ABOUT THIS EXERCISE
Below this line are records; write out exactly the lines from the one containing "pink line: (14, 287) -> (42, 330), moved" through the one containing "gray arrow: (86, 134) -> (144, 152), moved", with the pictures left out.
GIVEN INFORMATION below:
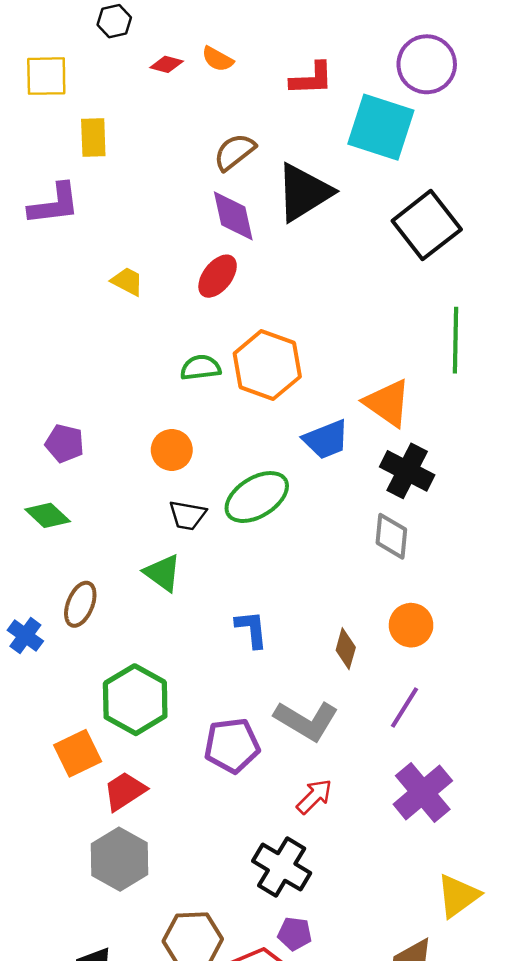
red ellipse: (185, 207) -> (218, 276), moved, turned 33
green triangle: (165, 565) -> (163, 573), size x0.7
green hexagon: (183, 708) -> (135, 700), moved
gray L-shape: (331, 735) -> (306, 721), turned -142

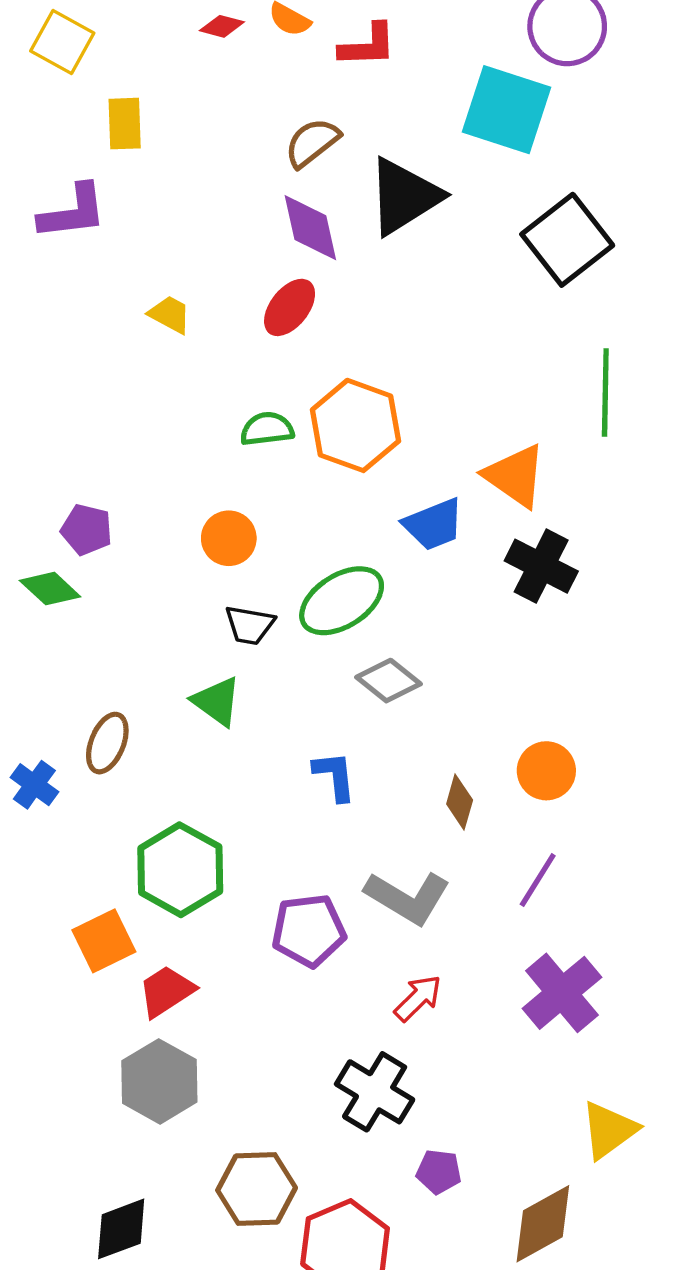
yellow square: (46, 76) -> (62, 42), turned 30
red L-shape: (312, 79) -> (368, 45), moved
green diamond: (48, 515) -> (50, 589), moved
gray diamond: (391, 536) -> (388, 681), moved, turned -57
purple pentagon: (295, 934) -> (439, 1172), moved

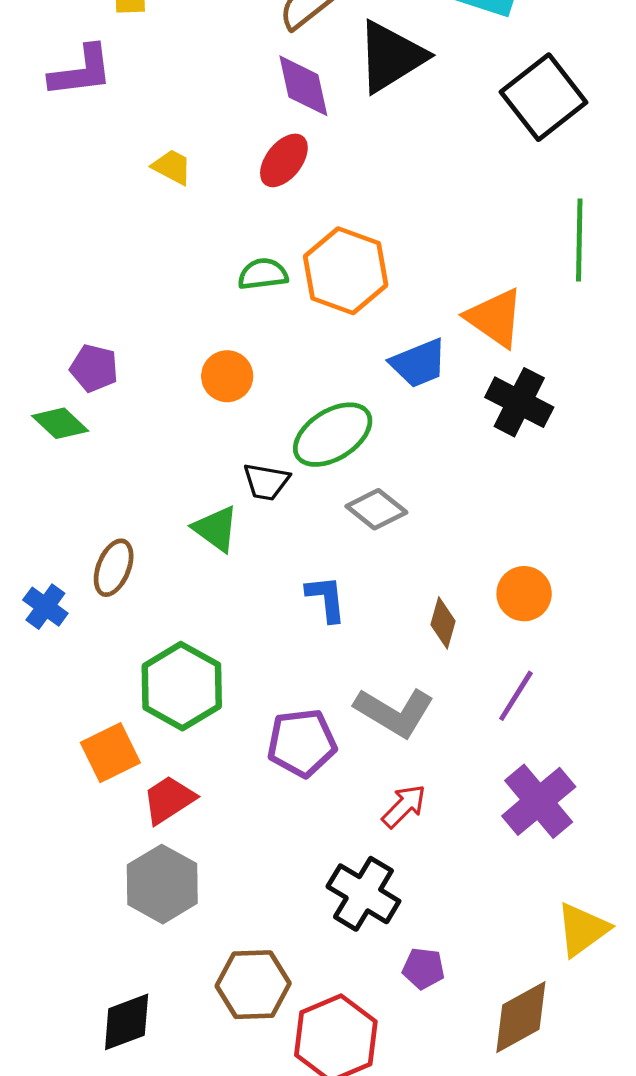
black trapezoid: (250, 625) -> (266, 482), moved

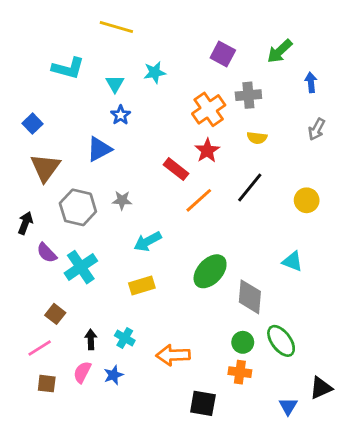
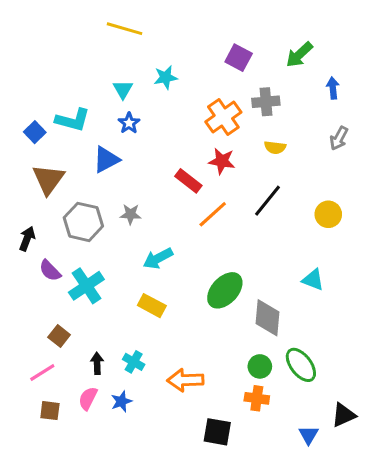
cyan L-shape: (68, 68) -> (73, 120), moved
red star: (207, 151) -> (222, 161), turned -30
yellow rectangle: (142, 286) -> (152, 306), turned 45

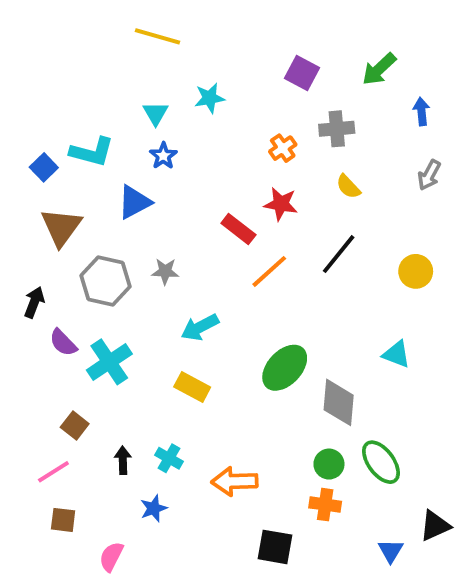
orange cross: (223, 117) -> (283, 148), size x0.6
yellow semicircle: (275, 147) -> (348, 187), turned 40
pink semicircle: (88, 398) -> (111, 557), moved

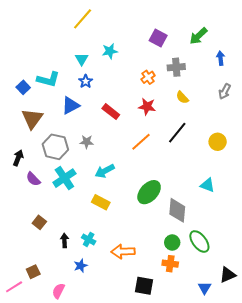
yellow line: (157, 36) -> (83, 19), turned -65
red rectangle: (238, 229) -> (111, 112), moved
cyan cross: (109, 362) -> (64, 178), moved
pink line: (53, 472) -> (14, 287), moved
brown square: (63, 520) -> (33, 272), turned -32

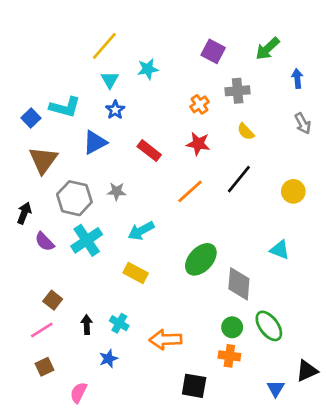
yellow line: (83, 19) -> (104, 46), moved
gray arrow: (225, 91) -> (303, 123), turned -56
pink line: (14, 287) -> (42, 330), moved

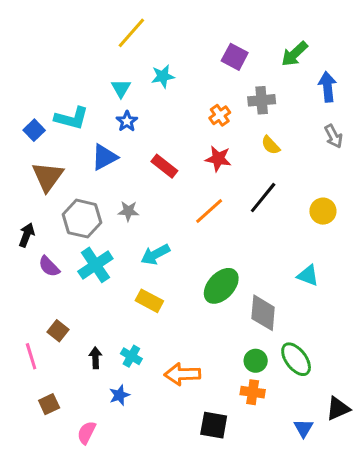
yellow line: (104, 46) -> (131, 33), moved
blue arrow: (297, 79) -> (327, 87), size x1.4
pink line: (42, 330) -> (31, 356), moved, turned -75

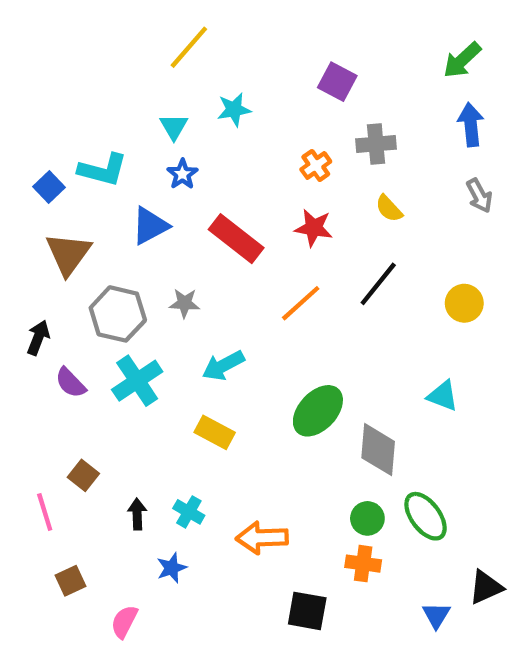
green arrow: (295, 54) -> (462, 60), moved
red rectangle: (164, 166) -> (236, 239), size x1.4

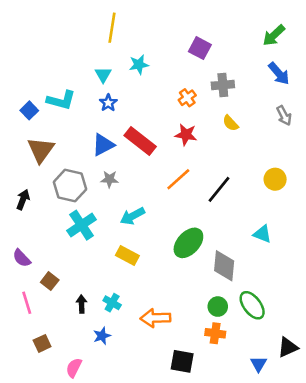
yellow line: (189, 47) -> (112, 28), turned -32
blue arrow: (471, 125) -> (279, 74), turned 145
blue triangle: (150, 226) -> (103, 145), moved
black line: (378, 284) -> (219, 189), moved
purple semicircle: (70, 383) -> (22, 258), moved

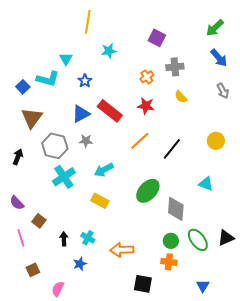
cyan triangle: (103, 75) -> (66, 59), moved
black triangle: (288, 347) -> (226, 238), moved

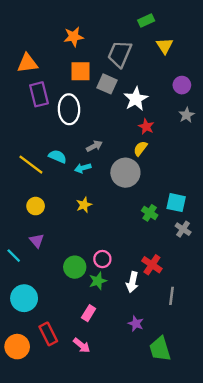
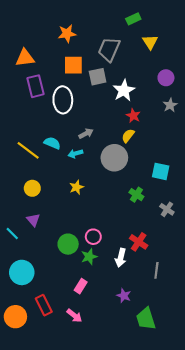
gray square: (107, 84) -> (98, 77), turned -36
cyan square: (176, 203) -> (161, 171), moved

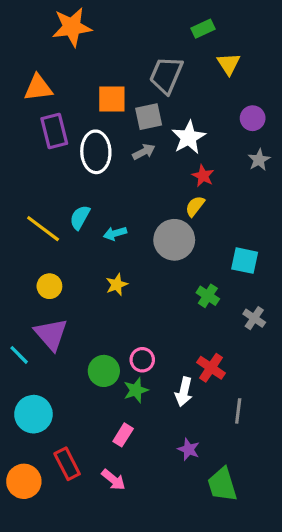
orange star: (67, 34) -> (72, 27), moved, size x1.4
gray arrow: (86, 134) -> (144, 152), moved
cyan semicircle: (52, 143) -> (80, 217), turned -84
purple triangle: (33, 220) -> (51, 334), size x1.6

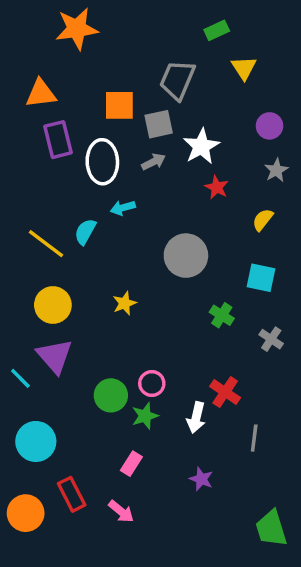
yellow semicircle: (195, 206) -> (263, 220), moved
cyan arrow: (115, 233) -> (123, 208), moved
yellow circle: (49, 286) -> (53, 305), size x1.4
green trapezoid: (222, 485) -> (271, 528), moved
End of GIVEN INFORMATION.
WRITTEN RESPONSE
pink line: (14, 287) -> (42, 330), moved

yellow line: (104, 46) -> (131, 33), moved
blue arrow: (297, 79) -> (327, 87), size x1.4
pink line: (42, 330) -> (31, 356), moved, turned -75

green arrow: (295, 54) -> (462, 60), moved
red rectangle: (164, 166) -> (236, 239), size x1.4

yellow line: (189, 47) -> (112, 28), turned -32
blue arrow: (471, 125) -> (279, 74), turned 145
blue triangle: (150, 226) -> (103, 145), moved
black line: (378, 284) -> (219, 189), moved
purple semicircle: (70, 383) -> (22, 258), moved

cyan triangle: (103, 75) -> (66, 59), moved
black triangle: (288, 347) -> (226, 238), moved

gray square: (107, 84) -> (98, 77), turned -36
cyan square: (176, 203) -> (161, 171), moved

orange star: (67, 34) -> (72, 27), moved, size x1.4
gray arrow: (86, 134) -> (144, 152), moved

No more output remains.